**What you need to do**
Across the listing, count the lines that include the string "bottle". Give nothing besides the number.

**Records shown**
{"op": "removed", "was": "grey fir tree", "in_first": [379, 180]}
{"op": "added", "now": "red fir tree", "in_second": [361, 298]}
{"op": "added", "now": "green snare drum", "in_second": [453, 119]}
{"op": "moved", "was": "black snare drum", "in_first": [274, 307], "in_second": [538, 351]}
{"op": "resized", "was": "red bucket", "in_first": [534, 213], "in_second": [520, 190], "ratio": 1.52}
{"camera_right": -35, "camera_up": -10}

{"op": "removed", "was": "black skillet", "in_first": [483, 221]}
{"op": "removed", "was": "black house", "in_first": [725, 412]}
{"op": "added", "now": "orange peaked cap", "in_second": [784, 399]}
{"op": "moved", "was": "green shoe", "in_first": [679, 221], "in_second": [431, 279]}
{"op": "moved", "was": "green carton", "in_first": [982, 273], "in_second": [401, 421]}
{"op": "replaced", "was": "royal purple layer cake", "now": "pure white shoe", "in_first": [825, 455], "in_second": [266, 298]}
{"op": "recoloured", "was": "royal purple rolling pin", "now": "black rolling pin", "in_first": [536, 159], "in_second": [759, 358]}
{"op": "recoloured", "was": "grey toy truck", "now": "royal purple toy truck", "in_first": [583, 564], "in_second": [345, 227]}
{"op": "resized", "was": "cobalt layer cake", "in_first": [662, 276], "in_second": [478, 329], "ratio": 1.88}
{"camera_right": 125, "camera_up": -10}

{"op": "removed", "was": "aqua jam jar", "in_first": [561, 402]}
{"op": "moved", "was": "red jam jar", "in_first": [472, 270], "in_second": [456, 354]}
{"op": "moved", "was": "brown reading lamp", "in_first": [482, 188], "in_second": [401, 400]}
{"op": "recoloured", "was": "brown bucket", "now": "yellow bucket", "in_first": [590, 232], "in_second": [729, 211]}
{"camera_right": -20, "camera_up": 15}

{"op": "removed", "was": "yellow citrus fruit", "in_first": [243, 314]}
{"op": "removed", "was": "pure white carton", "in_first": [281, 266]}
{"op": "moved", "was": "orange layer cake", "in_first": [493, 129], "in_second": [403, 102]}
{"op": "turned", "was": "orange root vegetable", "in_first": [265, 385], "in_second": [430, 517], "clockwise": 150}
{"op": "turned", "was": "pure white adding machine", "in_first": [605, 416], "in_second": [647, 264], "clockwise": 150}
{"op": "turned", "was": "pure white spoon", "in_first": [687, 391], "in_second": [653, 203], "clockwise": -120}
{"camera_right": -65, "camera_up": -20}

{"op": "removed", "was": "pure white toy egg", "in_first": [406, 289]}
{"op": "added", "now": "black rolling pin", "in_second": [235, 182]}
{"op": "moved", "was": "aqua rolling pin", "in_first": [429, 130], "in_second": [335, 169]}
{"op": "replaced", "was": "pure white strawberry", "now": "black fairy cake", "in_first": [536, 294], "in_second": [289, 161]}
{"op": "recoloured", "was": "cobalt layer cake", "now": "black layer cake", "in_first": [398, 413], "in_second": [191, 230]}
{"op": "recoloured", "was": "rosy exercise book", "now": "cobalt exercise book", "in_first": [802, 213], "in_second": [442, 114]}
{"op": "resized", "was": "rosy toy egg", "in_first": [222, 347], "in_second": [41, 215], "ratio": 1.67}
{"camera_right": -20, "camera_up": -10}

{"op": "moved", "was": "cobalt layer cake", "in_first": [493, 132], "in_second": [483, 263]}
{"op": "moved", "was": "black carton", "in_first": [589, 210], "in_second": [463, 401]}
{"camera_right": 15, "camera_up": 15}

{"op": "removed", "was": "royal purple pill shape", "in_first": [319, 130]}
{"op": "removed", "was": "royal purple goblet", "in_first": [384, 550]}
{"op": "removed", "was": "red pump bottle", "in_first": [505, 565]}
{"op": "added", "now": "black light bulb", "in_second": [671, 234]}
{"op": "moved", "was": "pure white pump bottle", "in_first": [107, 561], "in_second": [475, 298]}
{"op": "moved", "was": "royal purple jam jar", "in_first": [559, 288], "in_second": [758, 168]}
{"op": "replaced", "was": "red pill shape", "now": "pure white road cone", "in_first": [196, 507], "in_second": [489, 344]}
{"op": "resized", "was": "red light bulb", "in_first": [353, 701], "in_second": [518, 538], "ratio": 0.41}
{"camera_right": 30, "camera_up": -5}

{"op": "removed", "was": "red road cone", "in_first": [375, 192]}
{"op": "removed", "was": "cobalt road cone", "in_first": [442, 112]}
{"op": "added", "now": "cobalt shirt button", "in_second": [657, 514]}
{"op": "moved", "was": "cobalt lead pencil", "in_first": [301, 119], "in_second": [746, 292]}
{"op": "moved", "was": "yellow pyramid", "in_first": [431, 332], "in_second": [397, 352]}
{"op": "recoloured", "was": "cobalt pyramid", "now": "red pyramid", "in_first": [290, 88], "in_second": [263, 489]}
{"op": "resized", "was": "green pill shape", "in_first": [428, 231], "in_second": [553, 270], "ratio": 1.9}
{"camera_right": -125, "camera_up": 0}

**Response area**
2